- _Task goal_
Return all lines from the listing below in which the string "cyan" occurs.

»»

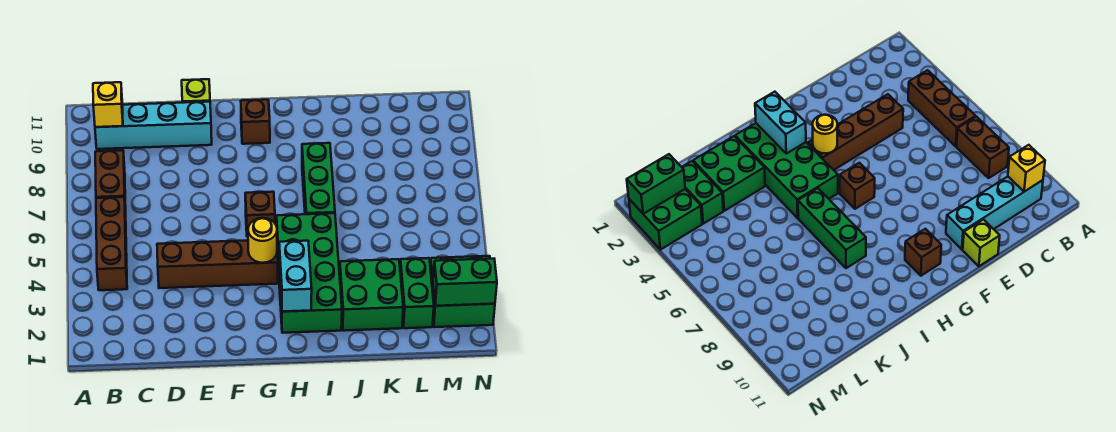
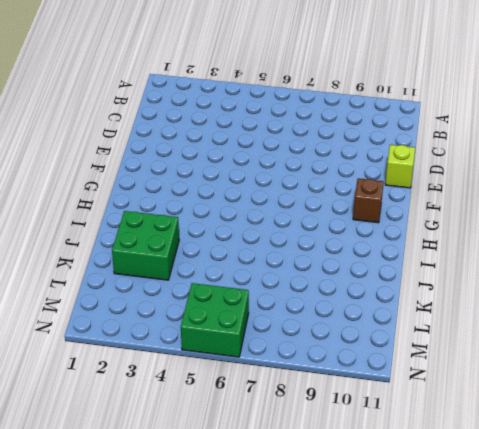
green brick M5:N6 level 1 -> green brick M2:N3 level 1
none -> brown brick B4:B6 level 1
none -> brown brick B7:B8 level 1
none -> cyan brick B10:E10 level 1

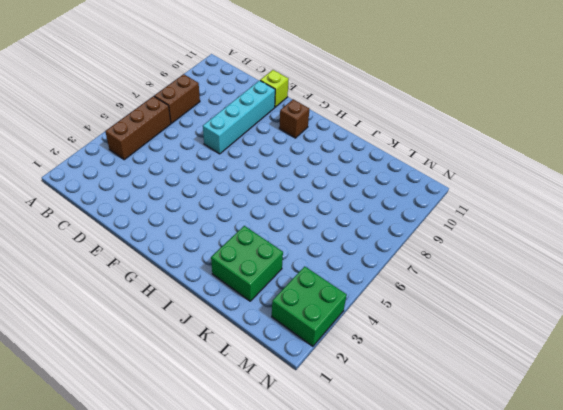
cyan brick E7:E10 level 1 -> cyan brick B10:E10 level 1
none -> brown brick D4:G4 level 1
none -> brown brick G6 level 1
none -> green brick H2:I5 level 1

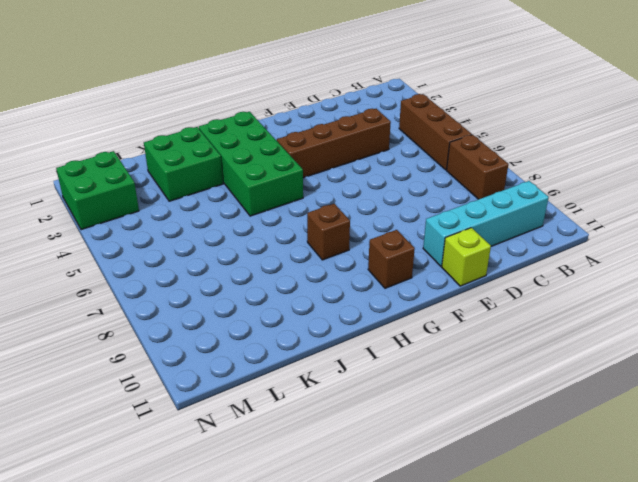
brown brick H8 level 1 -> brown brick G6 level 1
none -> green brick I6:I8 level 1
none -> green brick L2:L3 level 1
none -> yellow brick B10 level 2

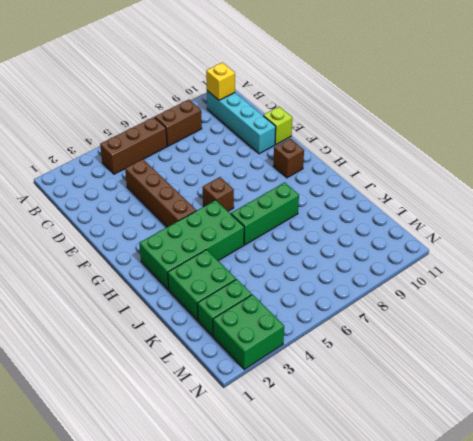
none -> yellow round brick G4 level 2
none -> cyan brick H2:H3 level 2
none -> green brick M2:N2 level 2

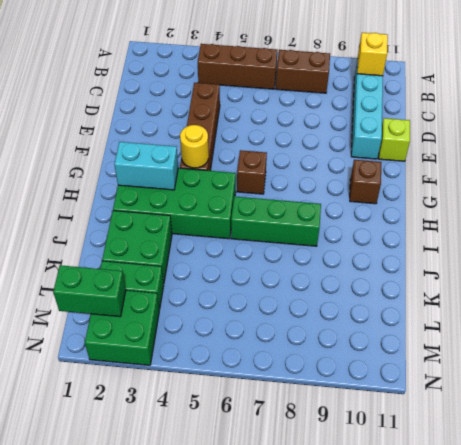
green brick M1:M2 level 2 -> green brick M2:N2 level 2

««

- _Solved exercise_
none -> cyan brick B10:E10 level 1
cyan brick E7:E10 level 1 -> cyan brick B10:E10 level 1
none -> cyan brick H2:H3 level 2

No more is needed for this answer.